→ **PROBLEM TO WORK ON**: Starting at the line with "yellow star: (101, 253)" and stopping at the final line, retype the data below exactly; do not carry over any pictures.

BEGIN EXERCISE DATA

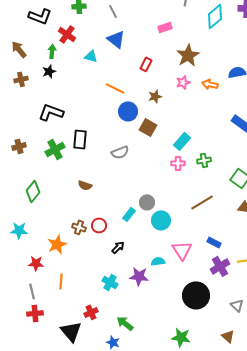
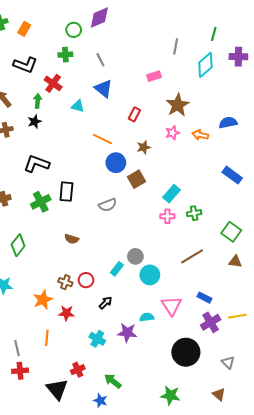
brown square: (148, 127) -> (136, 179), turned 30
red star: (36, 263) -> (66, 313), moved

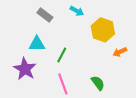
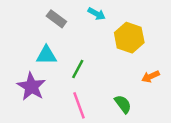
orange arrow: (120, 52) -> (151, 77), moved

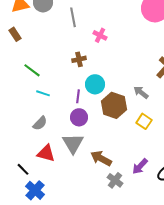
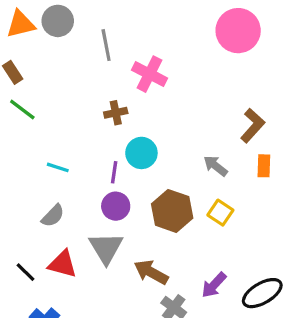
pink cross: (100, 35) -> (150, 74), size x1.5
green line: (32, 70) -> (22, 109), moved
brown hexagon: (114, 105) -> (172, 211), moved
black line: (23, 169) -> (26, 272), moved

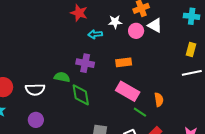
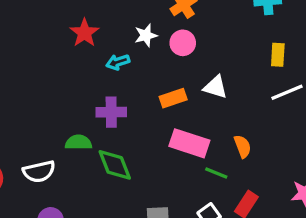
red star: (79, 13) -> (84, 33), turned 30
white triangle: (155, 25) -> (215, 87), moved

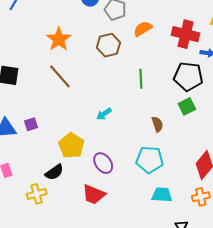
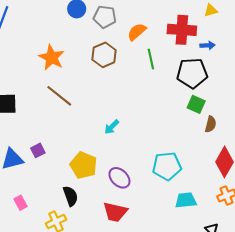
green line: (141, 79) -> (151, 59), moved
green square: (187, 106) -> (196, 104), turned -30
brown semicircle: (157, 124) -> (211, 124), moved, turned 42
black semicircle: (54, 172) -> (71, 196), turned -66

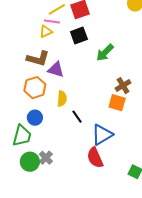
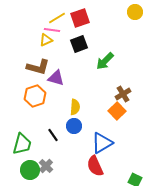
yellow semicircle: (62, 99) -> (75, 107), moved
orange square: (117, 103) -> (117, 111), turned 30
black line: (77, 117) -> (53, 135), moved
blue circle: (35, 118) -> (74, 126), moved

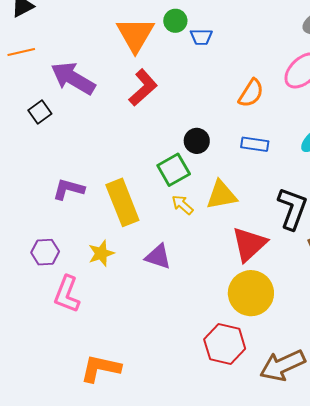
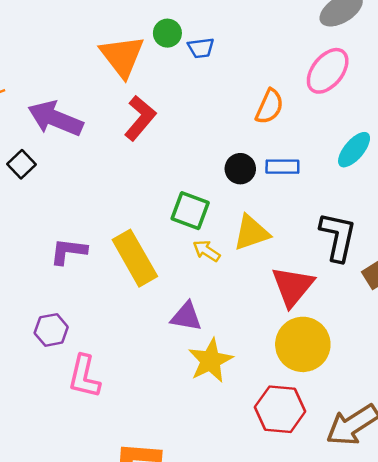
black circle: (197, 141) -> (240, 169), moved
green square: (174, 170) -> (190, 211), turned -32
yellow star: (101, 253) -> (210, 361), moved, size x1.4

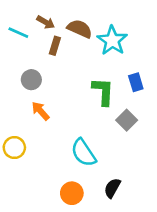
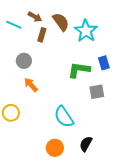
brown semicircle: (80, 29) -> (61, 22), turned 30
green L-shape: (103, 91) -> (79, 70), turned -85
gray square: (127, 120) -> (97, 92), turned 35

END EXERCISE DATA

→ **ANSWER TO THIS EXERCISE**:
yellow star: (101, 253) -> (210, 361), moved, size x1.4

brown semicircle: (80, 29) -> (61, 22), turned 30
green L-shape: (103, 91) -> (79, 70), turned -85
gray square: (127, 120) -> (97, 92), turned 35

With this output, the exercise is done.